• RECORDS TO PROCESS
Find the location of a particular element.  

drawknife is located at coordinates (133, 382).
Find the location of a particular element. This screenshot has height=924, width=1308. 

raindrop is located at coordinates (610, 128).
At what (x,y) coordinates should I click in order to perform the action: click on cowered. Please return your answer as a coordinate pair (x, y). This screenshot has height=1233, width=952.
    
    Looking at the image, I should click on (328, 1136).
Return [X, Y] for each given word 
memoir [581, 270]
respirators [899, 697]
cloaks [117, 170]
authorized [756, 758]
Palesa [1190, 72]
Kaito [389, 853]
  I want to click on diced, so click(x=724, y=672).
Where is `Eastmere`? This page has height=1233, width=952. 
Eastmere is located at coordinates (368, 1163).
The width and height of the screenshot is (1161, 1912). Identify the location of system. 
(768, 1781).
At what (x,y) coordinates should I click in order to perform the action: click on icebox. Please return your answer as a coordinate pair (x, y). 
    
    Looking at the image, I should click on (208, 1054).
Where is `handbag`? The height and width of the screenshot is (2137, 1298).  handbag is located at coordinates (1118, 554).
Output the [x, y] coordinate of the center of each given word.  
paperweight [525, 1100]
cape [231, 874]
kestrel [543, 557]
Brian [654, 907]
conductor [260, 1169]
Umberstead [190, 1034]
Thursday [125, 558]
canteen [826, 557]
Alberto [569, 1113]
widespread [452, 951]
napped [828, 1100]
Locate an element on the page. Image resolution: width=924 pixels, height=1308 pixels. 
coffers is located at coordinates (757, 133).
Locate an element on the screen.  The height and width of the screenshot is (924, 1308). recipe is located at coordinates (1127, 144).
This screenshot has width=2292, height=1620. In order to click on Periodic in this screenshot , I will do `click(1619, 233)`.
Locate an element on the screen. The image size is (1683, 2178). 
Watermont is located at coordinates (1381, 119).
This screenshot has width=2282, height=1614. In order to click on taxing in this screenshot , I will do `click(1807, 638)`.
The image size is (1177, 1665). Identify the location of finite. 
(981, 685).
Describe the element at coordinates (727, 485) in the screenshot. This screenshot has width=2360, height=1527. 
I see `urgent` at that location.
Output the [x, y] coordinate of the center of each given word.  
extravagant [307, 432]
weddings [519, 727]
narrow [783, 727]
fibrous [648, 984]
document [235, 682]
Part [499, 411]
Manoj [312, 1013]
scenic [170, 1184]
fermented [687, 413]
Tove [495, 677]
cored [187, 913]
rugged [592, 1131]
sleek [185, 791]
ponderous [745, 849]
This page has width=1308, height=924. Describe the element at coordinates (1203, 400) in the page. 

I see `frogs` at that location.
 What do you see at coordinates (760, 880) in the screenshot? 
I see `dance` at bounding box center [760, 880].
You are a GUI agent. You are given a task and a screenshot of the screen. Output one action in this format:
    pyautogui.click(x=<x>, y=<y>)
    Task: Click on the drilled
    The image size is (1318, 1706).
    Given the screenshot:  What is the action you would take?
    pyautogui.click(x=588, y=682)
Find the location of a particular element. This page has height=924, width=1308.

• TASK TO CARRY OUT
Substitute "specific" for "particular" everywhere in the listing above, then reproduce the listing with no other changes.

• OUTPUT
Find the location of a specific element.  

drawknife is located at coordinates (133, 382).
Find the location of a specific element. This screenshot has height=924, width=1308. 

raindrop is located at coordinates (610, 128).
At what (x,y) coordinates should I click in order to perform the action: click on cowered. Please return your answer as a coordinate pair (x, y). This screenshot has height=1233, width=952.
    
    Looking at the image, I should click on (328, 1136).
Return [X, Y] for each given word 
memoir [581, 270]
respirators [899, 697]
cloaks [117, 170]
authorized [756, 758]
Palesa [1190, 72]
Kaito [389, 853]
  I want to click on diced, so click(x=724, y=672).
Where is `Eastmere`? This page has height=1233, width=952. 
Eastmere is located at coordinates (368, 1163).
The width and height of the screenshot is (1161, 1912). Identify the location of system. 
(768, 1781).
At what (x,y) coordinates should I click in order to perform the action: click on icebox. Please return your answer as a coordinate pair (x, y). 
    
    Looking at the image, I should click on (208, 1054).
Where is `handbag`? The height and width of the screenshot is (2137, 1298).  handbag is located at coordinates (1118, 554).
Output the [x, y] coordinate of the center of each given word.  
paperweight [525, 1100]
cape [231, 874]
kestrel [543, 557]
Brian [654, 907]
conductor [260, 1169]
Umberstead [190, 1034]
Thursday [125, 558]
canteen [826, 557]
Alberto [569, 1113]
widespread [452, 951]
napped [828, 1100]
Locate an element on the page. Image resolution: width=924 pixels, height=1308 pixels. 
coffers is located at coordinates (757, 133).
Locate an element on the screen.  The height and width of the screenshot is (924, 1308). recipe is located at coordinates (1127, 144).
This screenshot has width=2292, height=1620. In order to click on Periodic in this screenshot , I will do `click(1619, 233)`.
Locate an element on the screen. The image size is (1683, 2178). 
Watermont is located at coordinates (1381, 119).
This screenshot has width=2282, height=1614. In order to click on taxing in this screenshot , I will do `click(1807, 638)`.
The image size is (1177, 1665). Identify the location of finite. 
(981, 685).
Describe the element at coordinates (727, 485) in the screenshot. This screenshot has width=2360, height=1527. 
I see `urgent` at that location.
Output the [x, y] coordinate of the center of each given word.  
extravagant [307, 432]
weddings [519, 727]
narrow [783, 727]
fibrous [648, 984]
document [235, 682]
Part [499, 411]
Manoj [312, 1013]
scenic [170, 1184]
fermented [687, 413]
Tove [495, 677]
cored [187, 913]
rugged [592, 1131]
sleek [185, 791]
ponderous [745, 849]
This page has width=1308, height=924. Describe the element at coordinates (1203, 400) in the page. 

I see `frogs` at that location.
 What do you see at coordinates (760, 880) in the screenshot? 
I see `dance` at bounding box center [760, 880].
You are a GUI agent. You are given a task and a screenshot of the screen. Output one action in this format:
    pyautogui.click(x=<x>, y=<y>)
    Task: Click on the drilled
    The image size is (1318, 1706).
    Given the screenshot:  What is the action you would take?
    pyautogui.click(x=588, y=682)
Find the location of a specific element. This page has height=924, width=1308.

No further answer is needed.